EXERCISE AIM
With the images removed, transcribe the listing that follows exactly.

DATASET EXTRACT
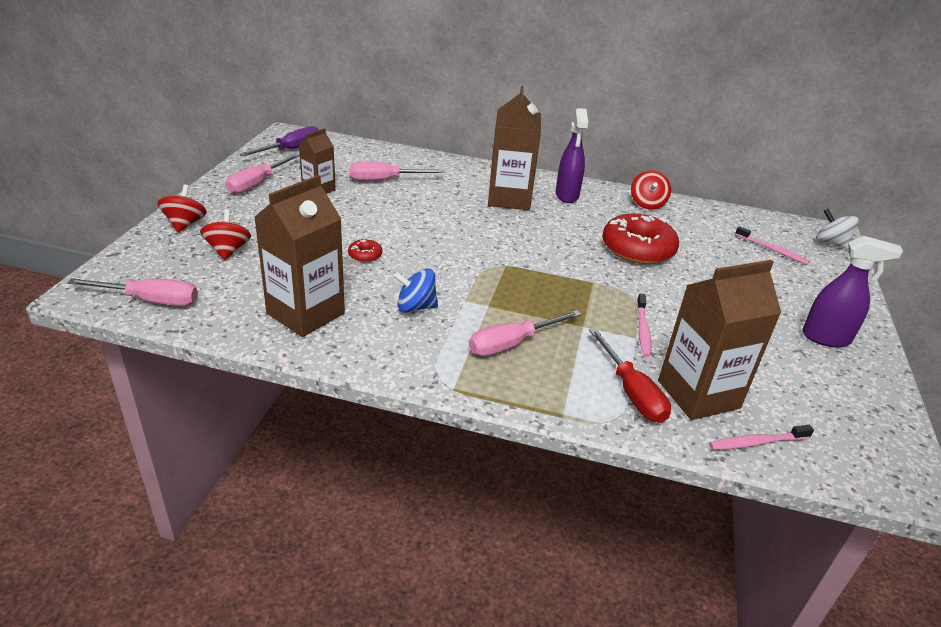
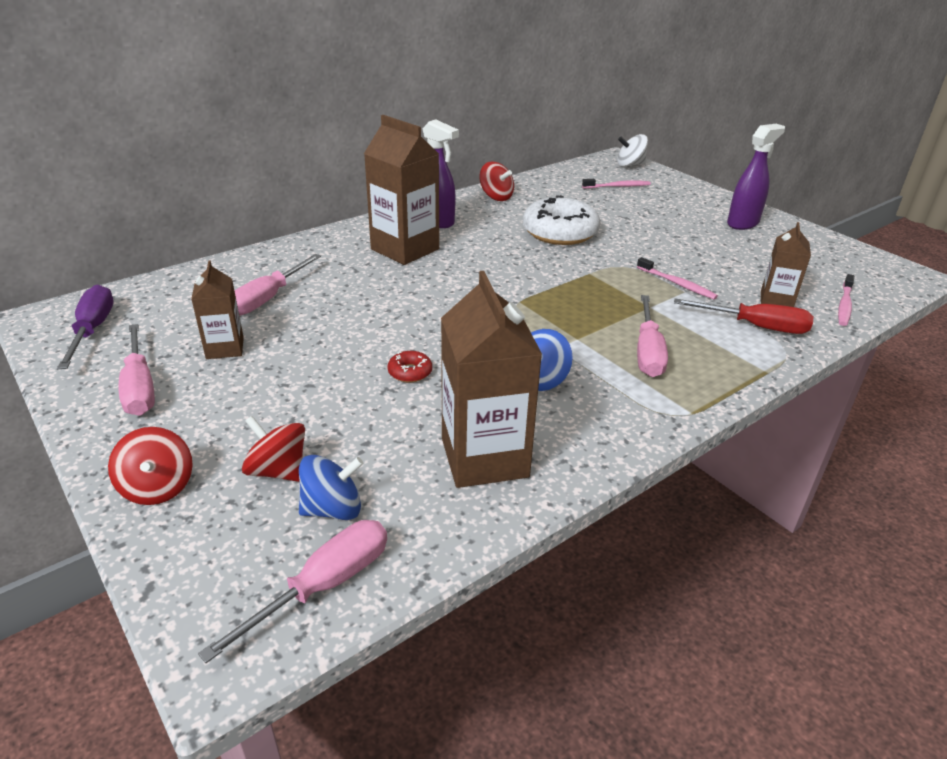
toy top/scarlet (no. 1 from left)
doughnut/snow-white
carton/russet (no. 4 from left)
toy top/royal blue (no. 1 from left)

FINISHED TASK
toy top/scarlet (no. 1 from left)
doughnut/snow-white
carton/russet (no. 4 from left)
toy top/royal blue (no. 1 from left)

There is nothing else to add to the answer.